§ What to do
Give an exact copy of the data that follows, but none of its pictures.

= = = =

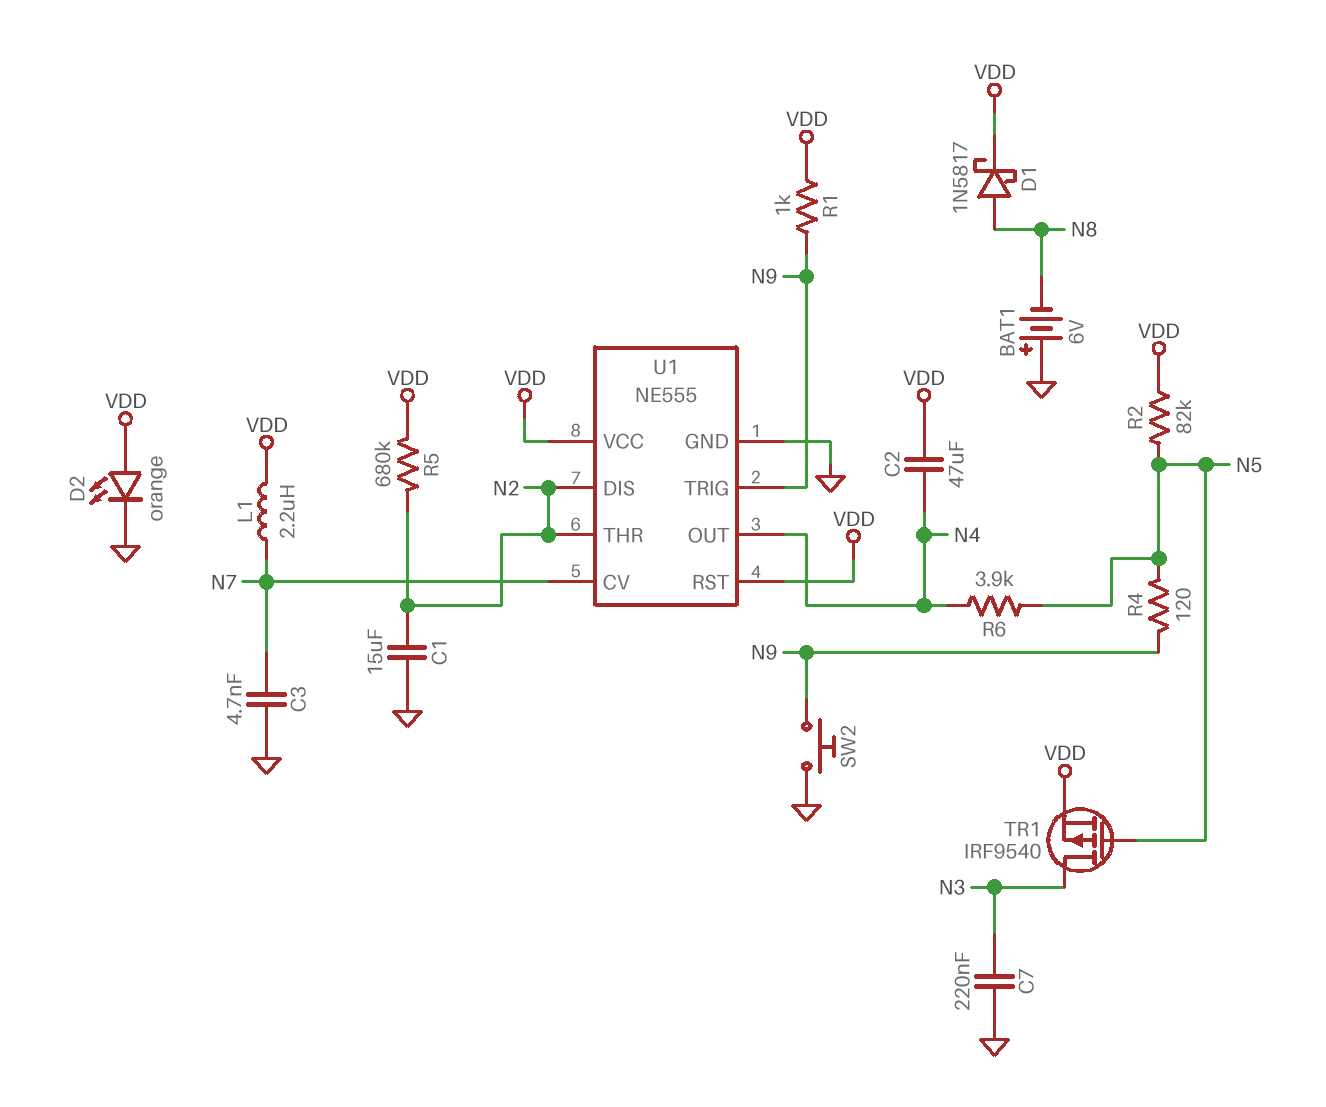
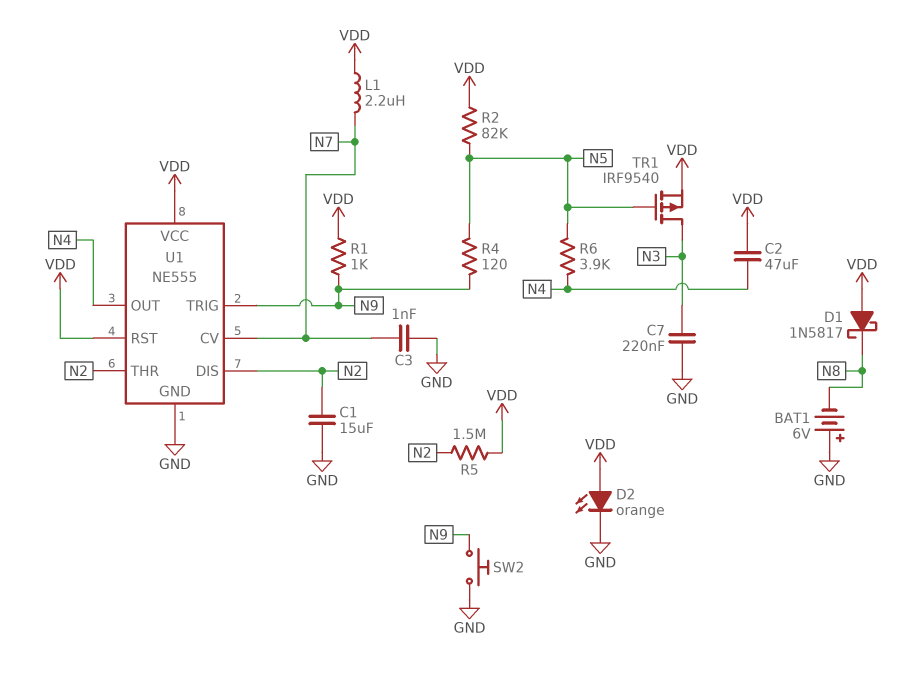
C3: 4.7nF (GND, N7) -> 1nF (GND, N7)
D1: schottky 1N5817 (A N8, K VDD) -> schottky 1N5817 (A VDD, K N8)
R5: 680k (N2, VDD) -> 1.5M (N2, VDD)

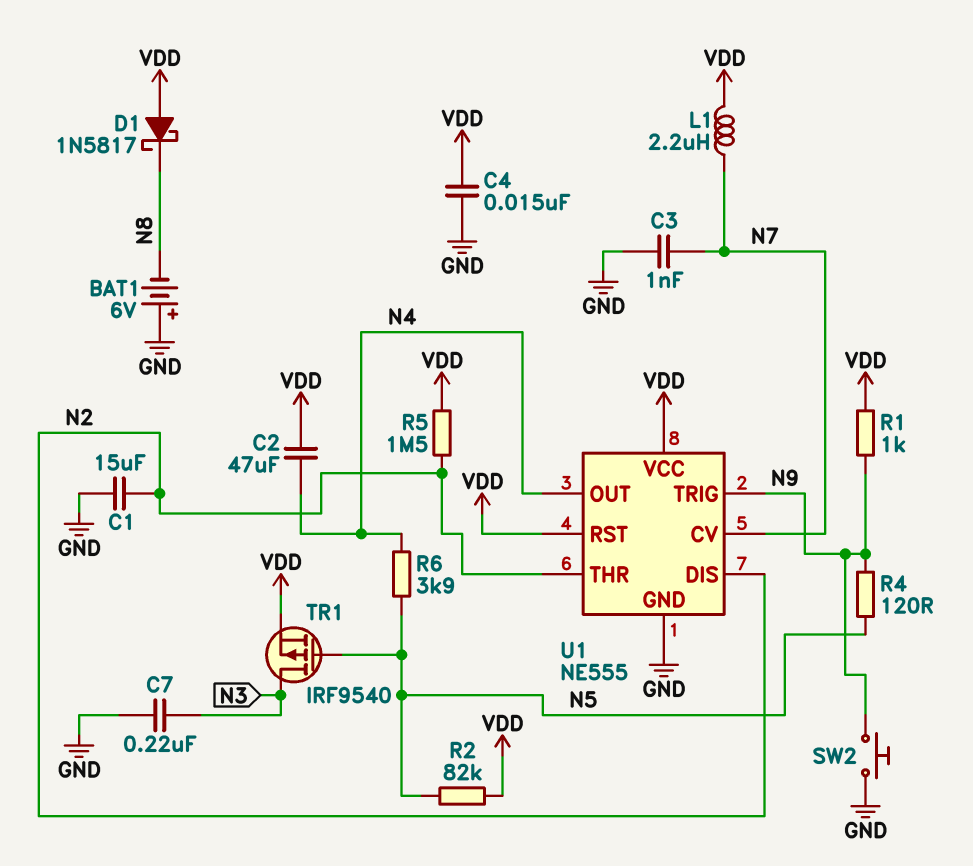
C4: none -> 15nF (GND, VDD)
D2: LED orange (A VDD, K GND) -> none

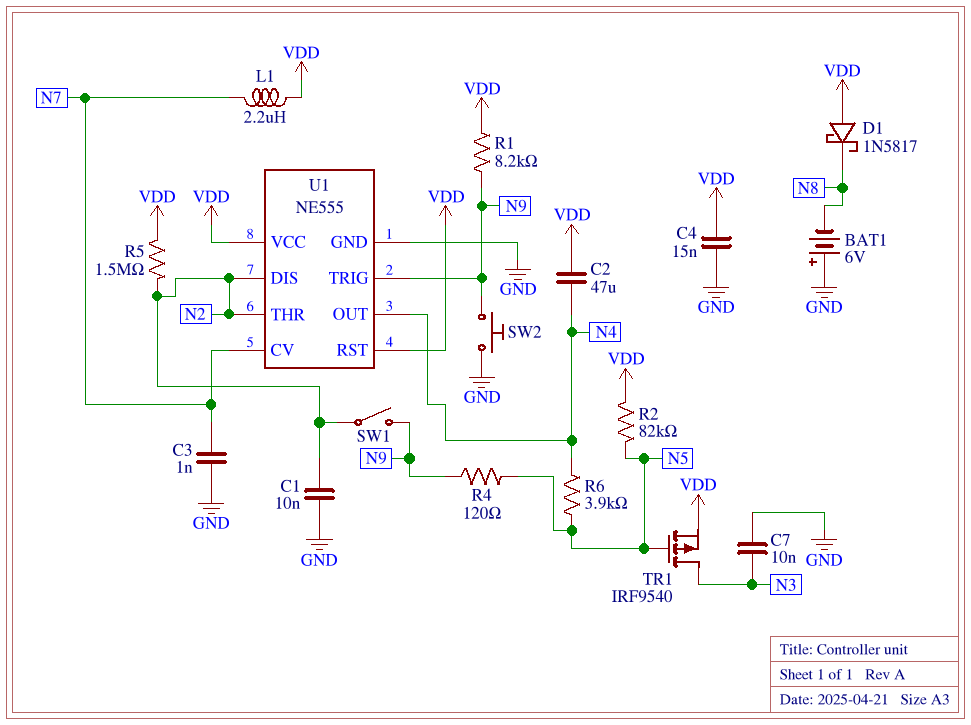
C1: 15uF (GND, N2) -> 10nF (GND, N2)
C7: 220nF (GND, N3) -> 10nF (GND, N3)
R1: 1k (N9, VDD) -> 8.2k (N9, VDD)
SW1: none -> switch (N2, N9)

= = = =

§ Your solution
C3: 4.7nF (GND, N7) -> 1nF (GND, N7)
D1: schottky 1N5817 (A N8, K VDD) -> schottky 1N5817 (A VDD, K N8)
R5: 680k (N2, VDD) -> 1.5M (N2, VDD)

C4: none -> 15nF (GND, VDD)
D2: LED orange (A VDD, K GND) -> none

C1: 15uF (GND, N2) -> 10nF (GND, N2)
C7: 220nF (GND, N3) -> 10nF (GND, N3)
R1: 1k (N9, VDD) -> 8.2k (N9, VDD)
SW1: none -> switch (N2, N9)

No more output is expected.